[EXERCISE DETAILS] Verbatim copy, images removed: write out the entries below.

** Opening EXCERPTED RECORDS block **

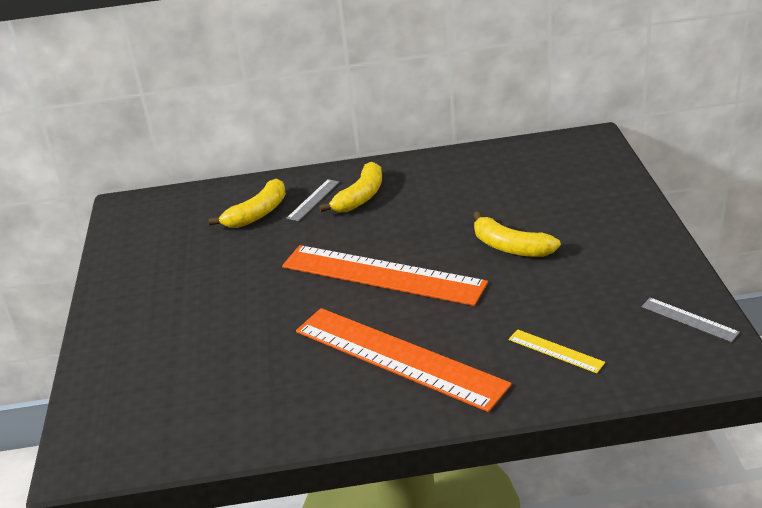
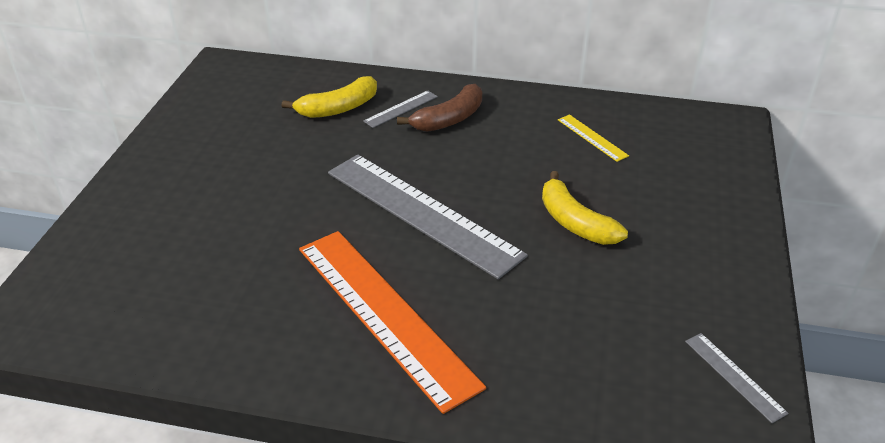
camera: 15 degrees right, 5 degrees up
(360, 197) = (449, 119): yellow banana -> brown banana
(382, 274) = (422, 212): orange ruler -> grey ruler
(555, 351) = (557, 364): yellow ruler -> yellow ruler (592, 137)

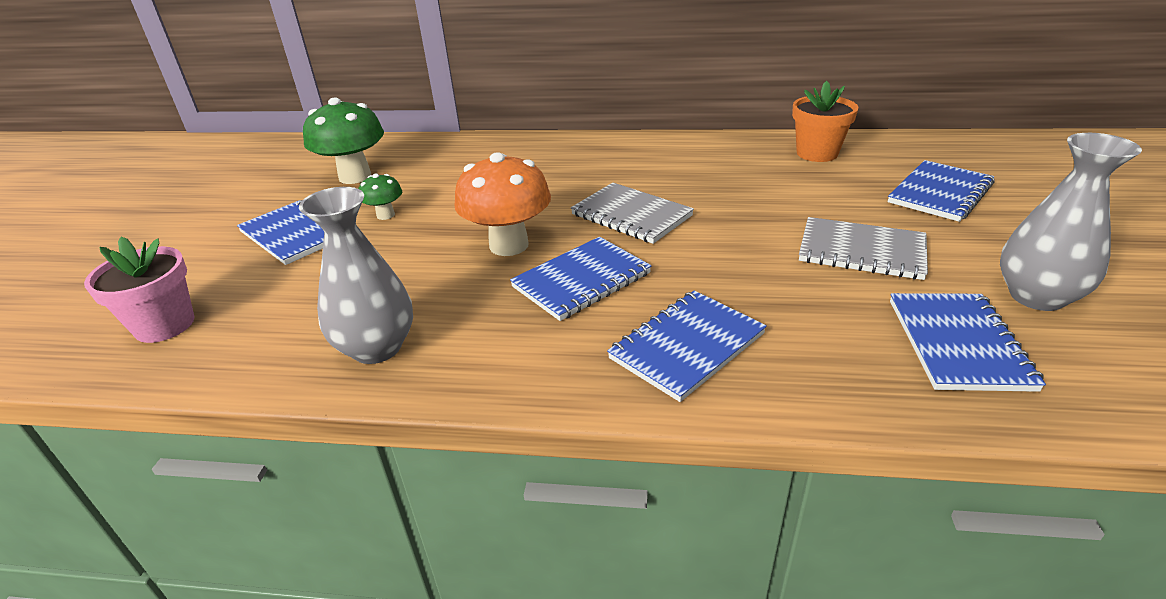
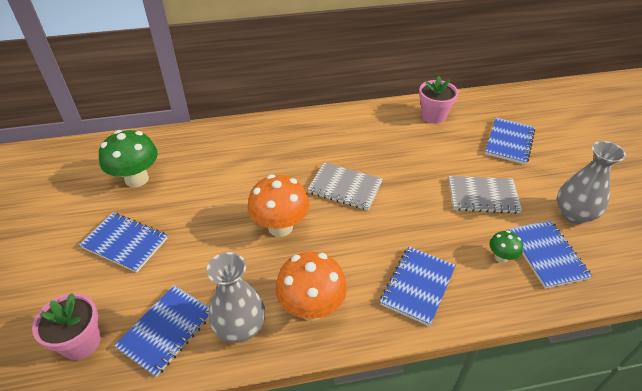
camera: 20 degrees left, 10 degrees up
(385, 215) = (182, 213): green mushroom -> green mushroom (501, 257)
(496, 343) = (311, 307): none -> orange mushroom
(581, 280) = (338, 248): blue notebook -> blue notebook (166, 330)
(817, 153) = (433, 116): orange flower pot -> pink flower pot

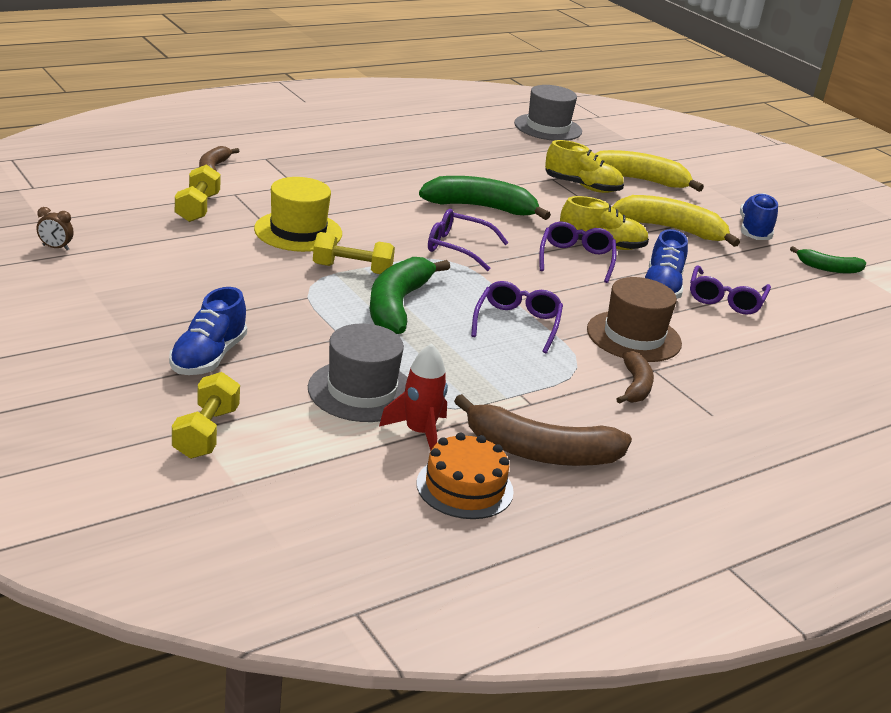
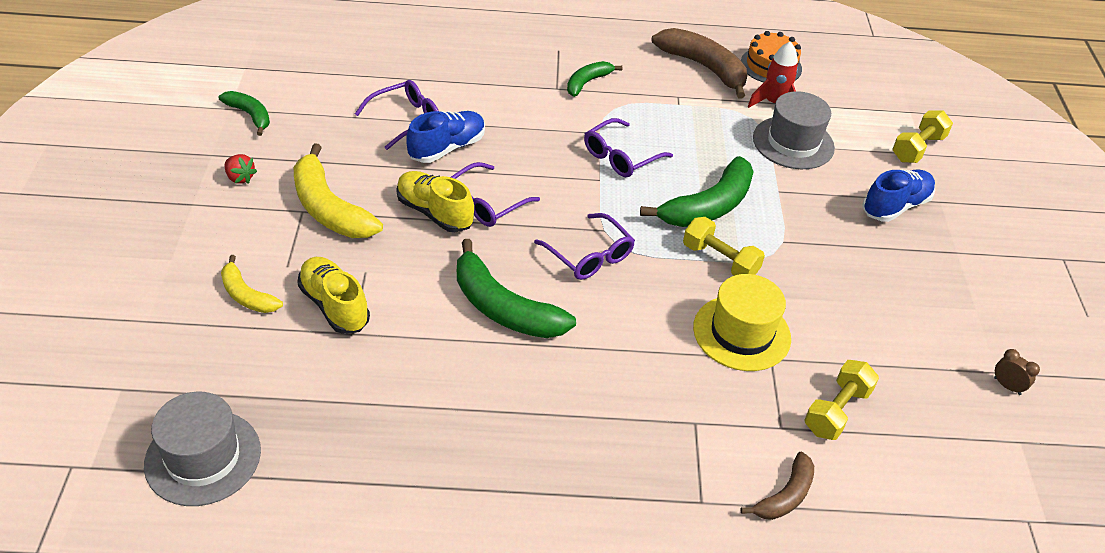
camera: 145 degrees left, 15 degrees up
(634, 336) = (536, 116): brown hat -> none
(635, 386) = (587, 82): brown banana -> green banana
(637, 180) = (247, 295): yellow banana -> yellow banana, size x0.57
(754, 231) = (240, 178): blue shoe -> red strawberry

** Closing EXCERPTED RECORDS block **

[SOLVED EXERCISE]
camera: 15 degrees right, 5 degrees up
(360, 197) = (449, 119): yellow banana -> brown banana
(382, 274) = (422, 212): orange ruler -> grey ruler
(555, 351) = (557, 364): yellow ruler -> yellow ruler (592, 137)

camera: 20 degrees left, 10 degrees up
(385, 215) = (182, 213): green mushroom -> green mushroom (501, 257)
(496, 343) = (311, 307): none -> orange mushroom
(581, 280) = (338, 248): blue notebook -> blue notebook (166, 330)
(817, 153) = (433, 116): orange flower pot -> pink flower pot

camera: 145 degrees left, 15 degrees up
(634, 336) = (536, 116): brown hat -> none
(635, 386) = (587, 82): brown banana -> green banana
(637, 180) = (247, 295): yellow banana -> yellow banana, size x0.57
(754, 231) = (240, 178): blue shoe -> red strawberry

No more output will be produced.